- [Dostarczony materiał]
********
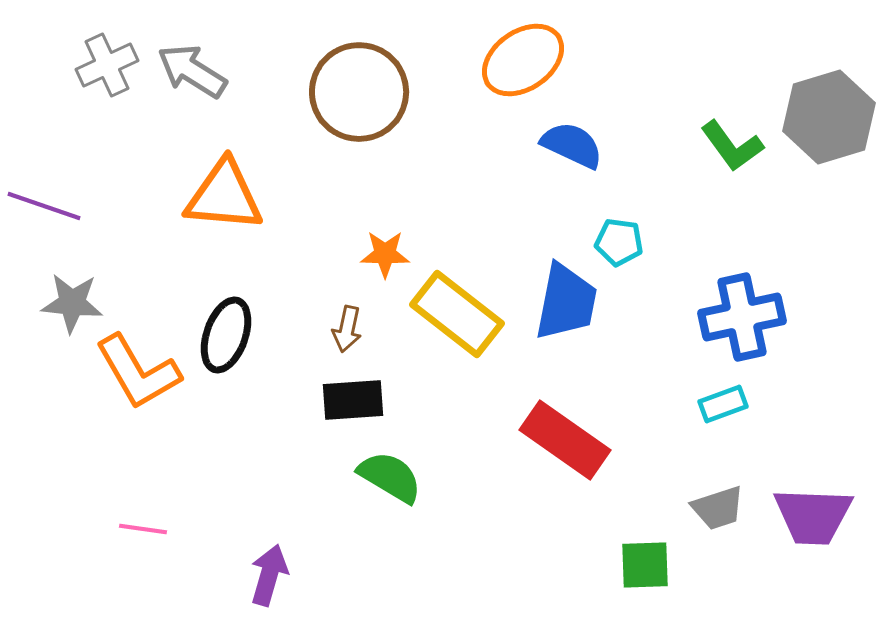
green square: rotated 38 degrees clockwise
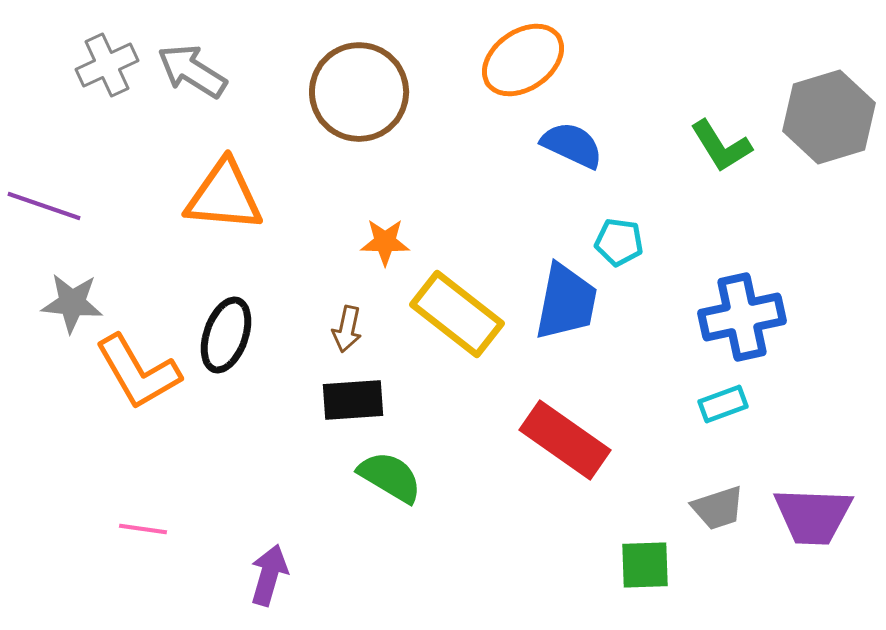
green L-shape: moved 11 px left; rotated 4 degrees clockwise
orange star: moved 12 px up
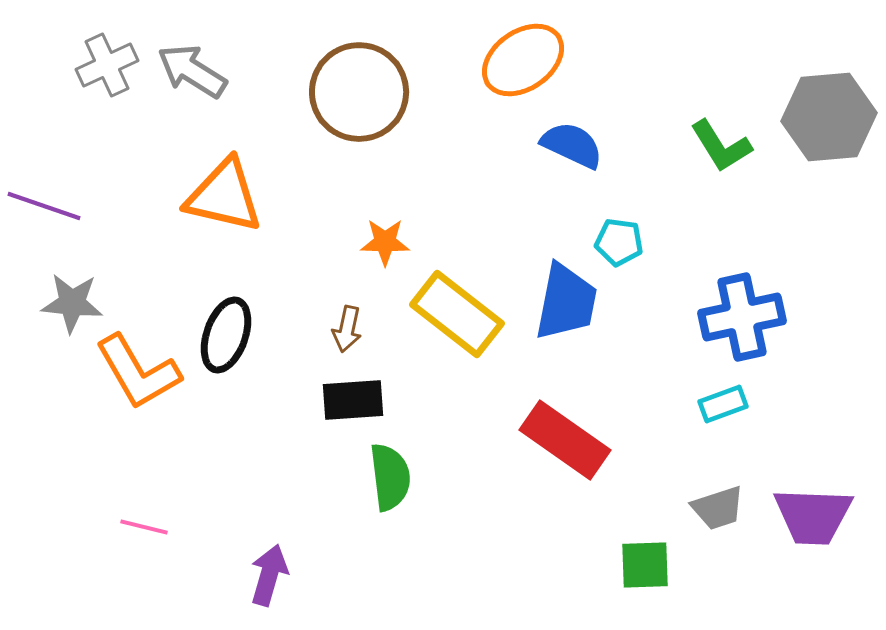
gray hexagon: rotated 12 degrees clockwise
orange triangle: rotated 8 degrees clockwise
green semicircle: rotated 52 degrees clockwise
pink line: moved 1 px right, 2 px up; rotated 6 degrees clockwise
********
- [Wymagania zadania]
Przedstaw wszystkie wiersze z rekordów jako tabelę Markdown z kolumnami „Nr” i „Wiersz”, pomijając puste wiersze. Wiersze oznaczające obrazy nie powinny znaleźć się w odpowiedzi.

- [Pełna odpowiedź]
| Nr | Wiersz |
|---|---|
| 1 | green square: rotated 38 degrees clockwise |
| 2 | green L-shape: moved 11 px left; rotated 4 degrees clockwise |
| 3 | orange star: moved 12 px up |
| 4 | gray hexagon: rotated 12 degrees clockwise |
| 5 | orange triangle: rotated 8 degrees clockwise |
| 6 | green semicircle: rotated 52 degrees clockwise |
| 7 | pink line: moved 1 px right, 2 px up; rotated 6 degrees clockwise |